» **Exercise goal**: Every entry needs to be reproduced exactly.

» **Data records**:
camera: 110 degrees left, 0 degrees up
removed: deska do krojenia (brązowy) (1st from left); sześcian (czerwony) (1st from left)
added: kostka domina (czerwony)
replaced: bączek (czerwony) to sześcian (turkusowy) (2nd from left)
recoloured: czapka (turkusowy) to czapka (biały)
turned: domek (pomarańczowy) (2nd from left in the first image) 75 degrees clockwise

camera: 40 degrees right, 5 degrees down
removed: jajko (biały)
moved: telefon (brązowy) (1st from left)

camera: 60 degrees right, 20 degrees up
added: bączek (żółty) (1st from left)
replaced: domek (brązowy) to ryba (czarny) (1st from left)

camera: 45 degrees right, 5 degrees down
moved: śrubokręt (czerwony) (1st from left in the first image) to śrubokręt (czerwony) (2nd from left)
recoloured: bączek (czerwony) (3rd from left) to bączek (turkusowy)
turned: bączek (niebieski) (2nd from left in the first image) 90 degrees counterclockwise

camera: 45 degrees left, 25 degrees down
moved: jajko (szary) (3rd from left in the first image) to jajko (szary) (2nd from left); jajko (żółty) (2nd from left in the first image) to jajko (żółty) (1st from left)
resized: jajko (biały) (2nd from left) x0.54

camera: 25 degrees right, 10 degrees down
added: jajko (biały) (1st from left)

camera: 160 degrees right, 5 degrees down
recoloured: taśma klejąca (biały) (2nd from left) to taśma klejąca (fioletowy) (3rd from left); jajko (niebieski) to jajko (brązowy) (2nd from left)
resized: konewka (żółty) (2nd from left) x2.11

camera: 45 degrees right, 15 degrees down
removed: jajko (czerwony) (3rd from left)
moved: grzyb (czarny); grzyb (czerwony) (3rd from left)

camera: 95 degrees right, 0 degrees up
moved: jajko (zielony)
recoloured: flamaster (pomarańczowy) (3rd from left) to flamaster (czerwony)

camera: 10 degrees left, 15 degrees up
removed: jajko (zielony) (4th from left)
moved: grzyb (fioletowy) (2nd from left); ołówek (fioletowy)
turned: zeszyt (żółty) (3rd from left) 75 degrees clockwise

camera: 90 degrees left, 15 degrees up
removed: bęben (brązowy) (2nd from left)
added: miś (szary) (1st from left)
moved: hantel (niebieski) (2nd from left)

» **Task output**:
camera: 110 degrees left, 0 degrees up
removed: deska do krojenia (brązowy) (1st from left); sześcian (czerwony) (1st from left)
added: kostka domina (czerwony)
replaced: bączek (czerwony) to sześcian (turkusowy) (2nd from left)
recoloured: czapka (turkusowy) to czapka (biały)
turned: domek (pomarańczowy) (2nd from left in the first image) 75 degrees clockwise

camera: 40 degrees right, 5 degrees down
removed: jajko (biały)
moved: telefon (brązowy) (1st from left)

camera: 60 degrees right, 20 degrees up
added: bączek (żółty) (1st from left)
replaced: domek (brązowy) to ryba (czarny) (1st from left)

camera: 45 degrees right, 5 degrees down
moved: śrubokręt (czerwony) (1st from left in the first image) to śrubokręt (czerwony) (2nd from left)
recoloured: bączek (czerwony) (3rd from left) to bączek (turkusowy)
turned: bączek (niebieski) (2nd from left in the first image) 90 degrees counterclockwise

camera: 45 degrees left, 25 degrees down
moved: jajko (szary) (3rd from left in the first image) to jajko (szary) (2nd from left); jajko (żółty) (2nd from left in the first image) to jajko (żółty) (1st from left)
resized: jajko (biały) (2nd from left) x0.54

camera: 25 degrees right, 10 degrees down
added: jajko (biały) (1st from left)

camera: 160 degrees right, 5 degrees down
recoloured: taśma klejąca (biały) (2nd from left) to taśma klejąca (fioletowy) (3rd from left); jajko (niebieski) to jajko (brązowy) (2nd from left)
resized: konewka (żółty) (2nd from left) x2.11

camera: 45 degrees right, 15 degrees down
removed: jajko (czerwony) (3rd from left)
moved: grzyb (czarny); grzyb (czerwony) (3rd from left)

camera: 95 degrees right, 0 degrees up
moved: jajko (zielony)
recoloured: flamaster (pomarańczowy) (3rd from left) to flamaster (czerwony)

camera: 10 degrees left, 15 degrees up
removed: jajko (zielony) (4th from left)
moved: grzyb (fioletowy) (2nd from left); ołówek (fioletowy)
turned: zeszyt (żółty) (3rd from left) 75 degrees clockwise

camera: 90 degrees left, 15 degrees up
removed: bęben (brązowy) (2nd from left)
added: miś (szary) (1st from left)
moved: hantel (niebieski) (2nd from left)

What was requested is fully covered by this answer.